▸ **Listed entries**:
--------------------------------

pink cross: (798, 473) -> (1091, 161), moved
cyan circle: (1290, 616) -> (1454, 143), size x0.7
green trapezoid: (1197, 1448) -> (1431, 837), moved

--------------------------------

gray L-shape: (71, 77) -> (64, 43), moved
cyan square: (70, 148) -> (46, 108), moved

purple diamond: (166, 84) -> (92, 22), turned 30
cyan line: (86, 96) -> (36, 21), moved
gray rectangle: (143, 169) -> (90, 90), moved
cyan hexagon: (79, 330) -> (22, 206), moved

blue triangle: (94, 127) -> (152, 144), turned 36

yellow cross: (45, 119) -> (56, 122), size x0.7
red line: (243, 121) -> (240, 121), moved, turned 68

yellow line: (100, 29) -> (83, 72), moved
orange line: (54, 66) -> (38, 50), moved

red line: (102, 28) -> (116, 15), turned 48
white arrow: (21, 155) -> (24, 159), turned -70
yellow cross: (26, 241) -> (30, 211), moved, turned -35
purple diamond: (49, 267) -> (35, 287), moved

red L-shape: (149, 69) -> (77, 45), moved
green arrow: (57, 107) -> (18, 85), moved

--------------------------------

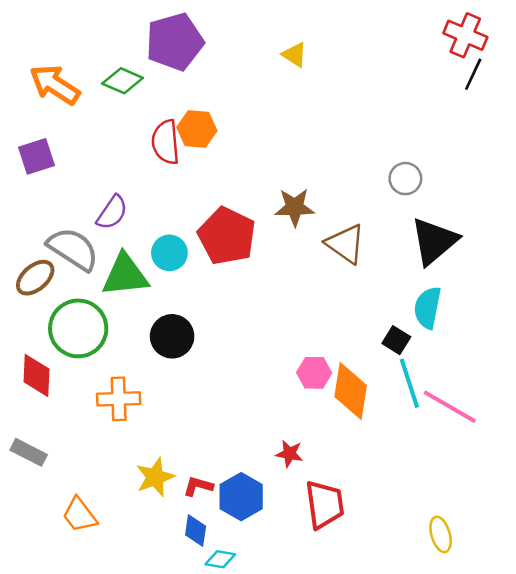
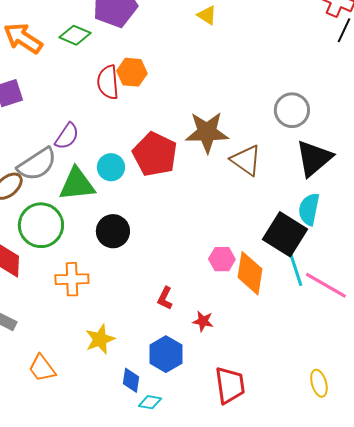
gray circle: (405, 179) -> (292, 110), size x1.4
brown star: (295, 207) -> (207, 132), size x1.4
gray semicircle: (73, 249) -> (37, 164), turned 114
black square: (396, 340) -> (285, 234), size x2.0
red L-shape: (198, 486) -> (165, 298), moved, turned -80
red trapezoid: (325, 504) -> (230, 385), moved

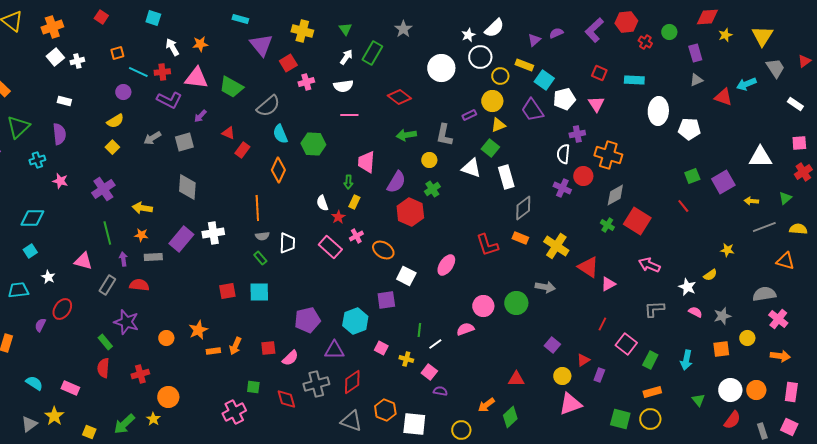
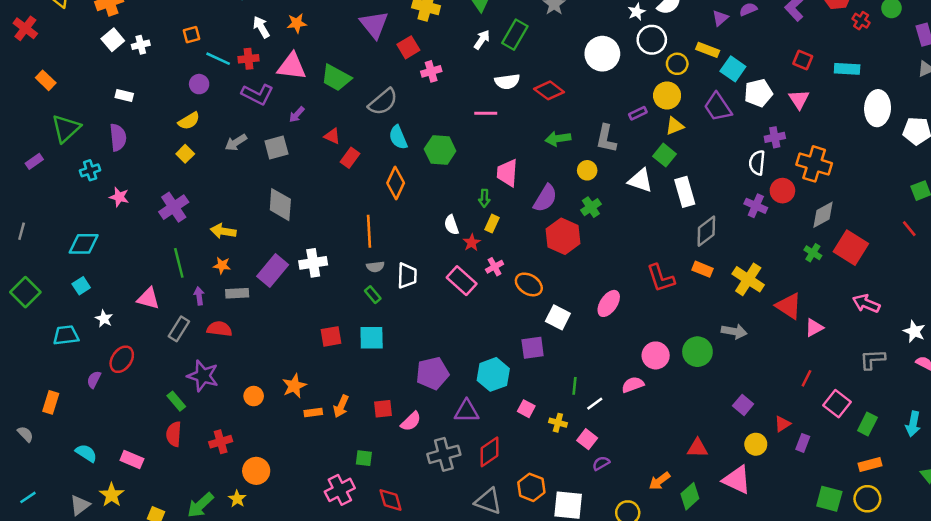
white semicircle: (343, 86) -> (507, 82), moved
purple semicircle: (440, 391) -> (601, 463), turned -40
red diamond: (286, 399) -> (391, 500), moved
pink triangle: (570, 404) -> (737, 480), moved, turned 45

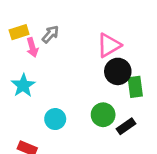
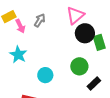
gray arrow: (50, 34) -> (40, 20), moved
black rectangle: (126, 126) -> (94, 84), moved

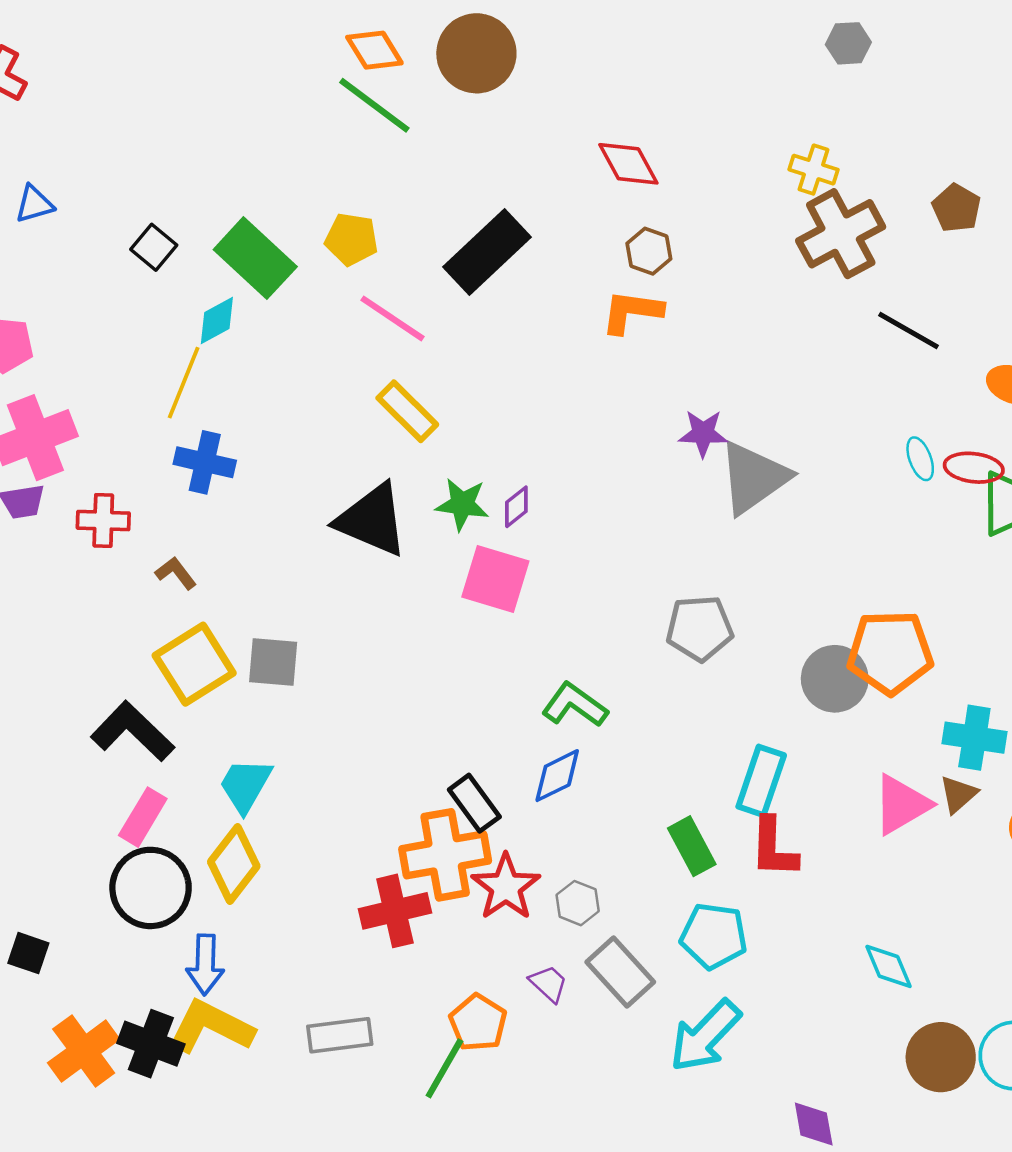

--------------------------------

Above are the records; repeat exactly the lines from the one holding "purple diamond: (166, 84)" down to the one holding "yellow line: (100, 29) -> (83, 72), moved", end lines included.

▸ **Your solution**:
purple diamond: (166, 84) -> (92, 22), turned 30
cyan line: (86, 96) -> (36, 21), moved
gray rectangle: (143, 169) -> (90, 90), moved
cyan hexagon: (79, 330) -> (22, 206), moved

blue triangle: (94, 127) -> (152, 144), turned 36

yellow cross: (45, 119) -> (56, 122), size x0.7
red line: (243, 121) -> (240, 121), moved, turned 68

yellow line: (100, 29) -> (83, 72), moved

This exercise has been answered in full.